### WHAT YOU NEED TO DO
Count the lines in the data below holding the string "slope" and write the total by itself.

### INFORMATION PROVIDED
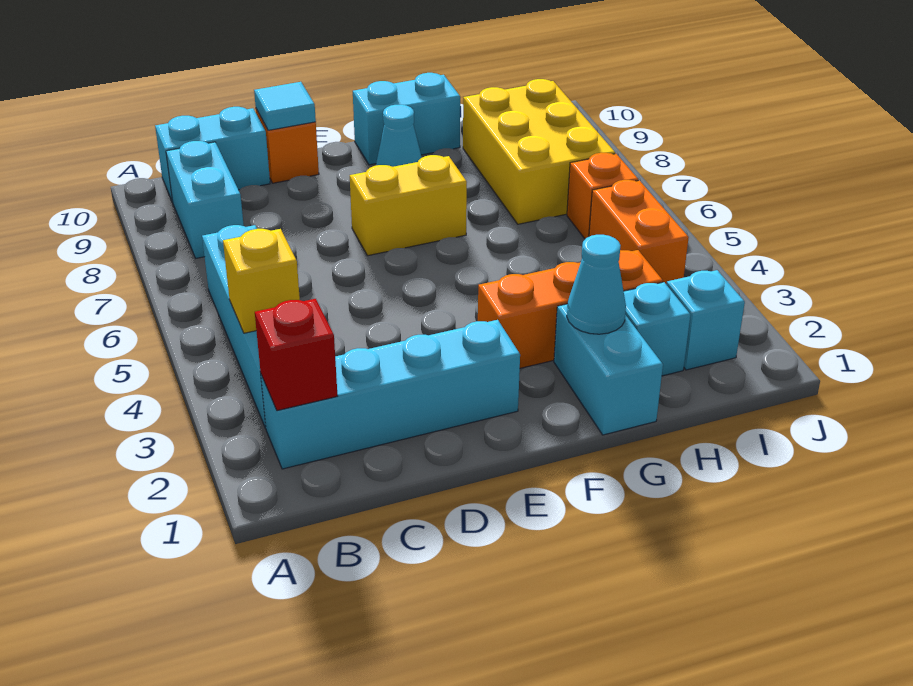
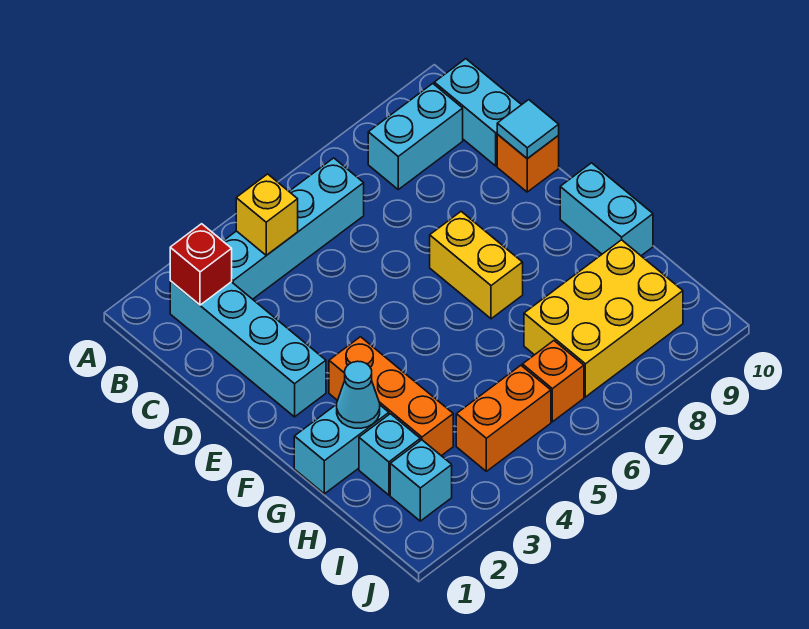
cyan cone F9 level 1 -> none

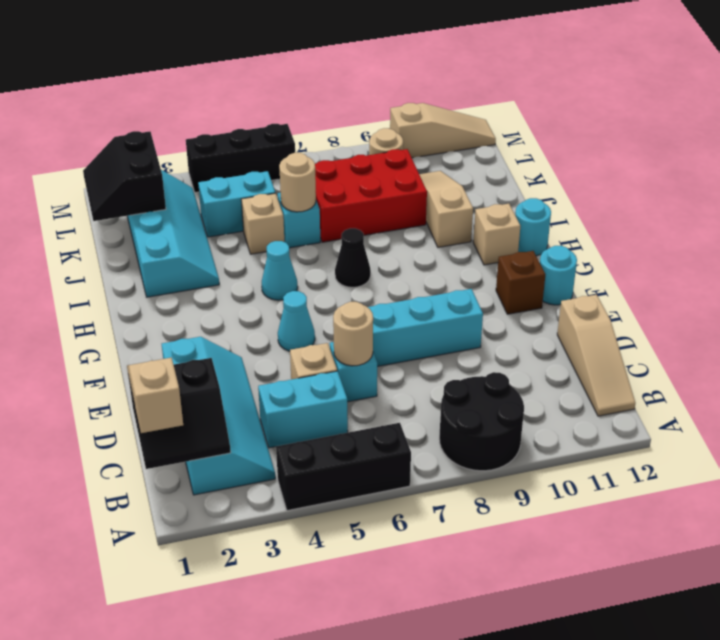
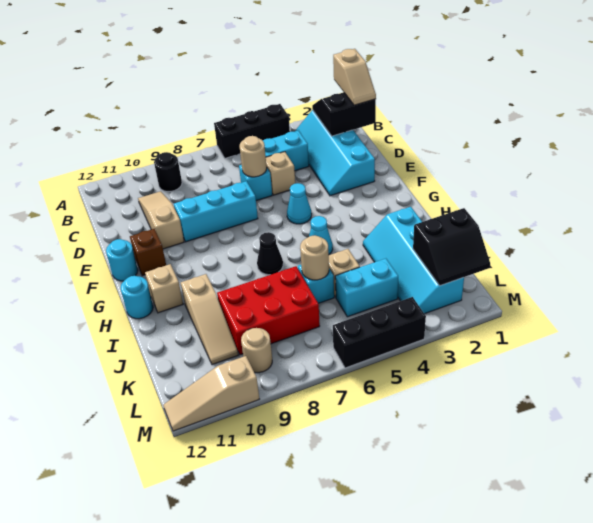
black round brick A8:B9 level 1 -> black round brick B9 level 1
tan slope B12:D12 level 1 top D -> tan slope C10:E10 level 1 top E
black slope K1:L2 level 2 top 2 -> black slope K1:L2 level 2 top K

### RESULT
2